RECORD EXCERPTS START
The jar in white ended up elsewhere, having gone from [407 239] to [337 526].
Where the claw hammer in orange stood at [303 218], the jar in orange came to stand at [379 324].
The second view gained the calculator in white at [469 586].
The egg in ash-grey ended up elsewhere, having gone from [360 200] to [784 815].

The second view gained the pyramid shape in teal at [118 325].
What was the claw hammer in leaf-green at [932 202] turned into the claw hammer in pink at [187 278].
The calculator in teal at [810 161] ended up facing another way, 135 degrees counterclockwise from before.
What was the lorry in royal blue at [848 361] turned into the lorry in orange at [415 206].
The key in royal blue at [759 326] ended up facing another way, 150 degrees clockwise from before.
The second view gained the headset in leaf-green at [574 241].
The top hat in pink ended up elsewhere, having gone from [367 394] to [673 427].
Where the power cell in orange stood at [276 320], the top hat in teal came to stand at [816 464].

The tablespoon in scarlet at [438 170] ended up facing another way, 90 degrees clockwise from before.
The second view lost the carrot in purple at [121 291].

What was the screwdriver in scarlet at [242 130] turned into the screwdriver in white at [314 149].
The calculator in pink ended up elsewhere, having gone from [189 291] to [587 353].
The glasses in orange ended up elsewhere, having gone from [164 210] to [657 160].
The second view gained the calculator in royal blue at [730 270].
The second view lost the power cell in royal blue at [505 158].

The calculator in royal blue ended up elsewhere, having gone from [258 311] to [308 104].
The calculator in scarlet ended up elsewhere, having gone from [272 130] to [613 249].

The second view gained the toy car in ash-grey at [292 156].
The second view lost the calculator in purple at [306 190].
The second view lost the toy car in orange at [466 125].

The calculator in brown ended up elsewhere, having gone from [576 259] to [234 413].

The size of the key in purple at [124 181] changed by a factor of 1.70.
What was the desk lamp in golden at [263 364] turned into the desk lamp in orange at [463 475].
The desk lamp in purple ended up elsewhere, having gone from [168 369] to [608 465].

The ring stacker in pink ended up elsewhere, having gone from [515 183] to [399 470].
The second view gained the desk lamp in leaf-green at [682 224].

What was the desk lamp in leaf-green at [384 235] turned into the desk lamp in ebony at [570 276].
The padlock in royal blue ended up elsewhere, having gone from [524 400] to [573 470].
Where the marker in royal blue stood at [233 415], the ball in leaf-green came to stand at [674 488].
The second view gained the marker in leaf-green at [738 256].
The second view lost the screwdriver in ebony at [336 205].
RECORD EXCERPTS END
EXERCISE REQUIREMENTS
Restate the entries above. Match them exactly.

SOLVED PROBLEM
The jar in white ended up elsewhere, having gone from [407 239] to [337 526].
Where the claw hammer in orange stood at [303 218], the jar in orange came to stand at [379 324].
The second view gained the calculator in white at [469 586].
The egg in ash-grey ended up elsewhere, having gone from [360 200] to [784 815].

The second view gained the pyramid shape in teal at [118 325].
What was the claw hammer in leaf-green at [932 202] turned into the claw hammer in pink at [187 278].
The calculator in teal at [810 161] ended up facing another way, 135 degrees counterclockwise from before.
What was the lorry in royal blue at [848 361] turned into the lorry in orange at [415 206].
The key in royal blue at [759 326] ended up facing another way, 150 degrees clockwise from before.
The second view gained the headset in leaf-green at [574 241].
The top hat in pink ended up elsewhere, having gone from [367 394] to [673 427].
Where the power cell in orange stood at [276 320], the top hat in teal came to stand at [816 464].

The tablespoon in scarlet at [438 170] ended up facing another way, 90 degrees clockwise from before.
The second view lost the carrot in purple at [121 291].

What was the screwdriver in scarlet at [242 130] turned into the screwdriver in white at [314 149].
The calculator in pink ended up elsewhere, having gone from [189 291] to [587 353].
The glasses in orange ended up elsewhere, having gone from [164 210] to [657 160].
The second view gained the calculator in royal blue at [730 270].
The second view lost the power cell in royal blue at [505 158].

The calculator in royal blue ended up elsewhere, having gone from [258 311] to [308 104].
The calculator in scarlet ended up elsewhere, having gone from [272 130] to [613 249].

The second view gained the toy car in ash-grey at [292 156].
The second view lost the calculator in purple at [306 190].
The second view lost the toy car in orange at [466 125].

The calculator in brown ended up elsewhere, having gone from [576 259] to [234 413].

The size of the key in purple at [124 181] changed by a factor of 1.70.
What was the desk lamp in golden at [263 364] turned into the desk lamp in orange at [463 475].
The desk lamp in purple ended up elsewhere, having gone from [168 369] to [608 465].

The ring stacker in pink ended up elsewhere, having gone from [515 183] to [399 470].
The second view gained the desk lamp in leaf-green at [682 224].

What was the desk lamp in leaf-green at [384 235] turned into the desk lamp in ebony at [570 276].
The padlock in royal blue ended up elsewhere, having gone from [524 400] to [573 470].
Where the marker in royal blue stood at [233 415], the ball in leaf-green came to stand at [674 488].
The second view gained the marker in leaf-green at [738 256].
The second view lost the screwdriver in ebony at [336 205].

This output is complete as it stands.